◆ **Exercise details**
Keep every word of the listing and reproduce it exactly, but set aside any image found there.
Dataset content START
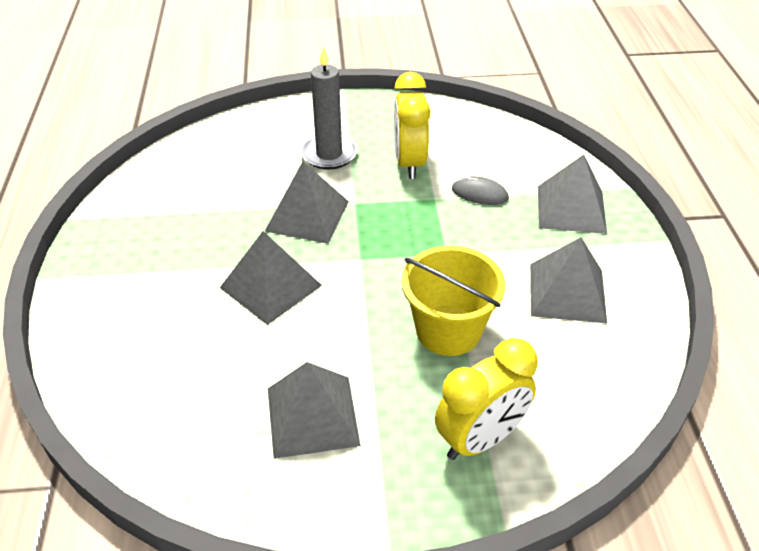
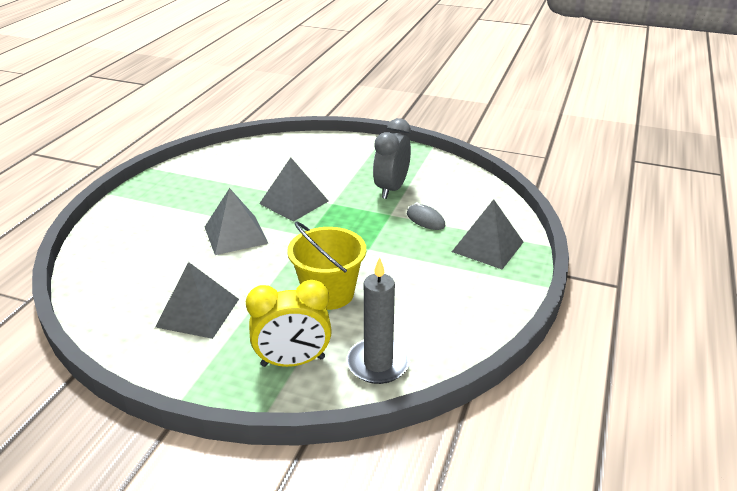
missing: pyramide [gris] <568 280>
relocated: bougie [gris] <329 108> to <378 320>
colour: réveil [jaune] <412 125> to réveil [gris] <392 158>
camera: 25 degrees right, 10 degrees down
Dataset content END
◆ **Result of the exercise**
missing: pyramide [gris] <568 280>
relocated: bougie [gris] <329 108> to <378 320>
colour: réveil [jaune] <412 125> to réveil [gris] <392 158>
camera: 25 degrees right, 10 degrees down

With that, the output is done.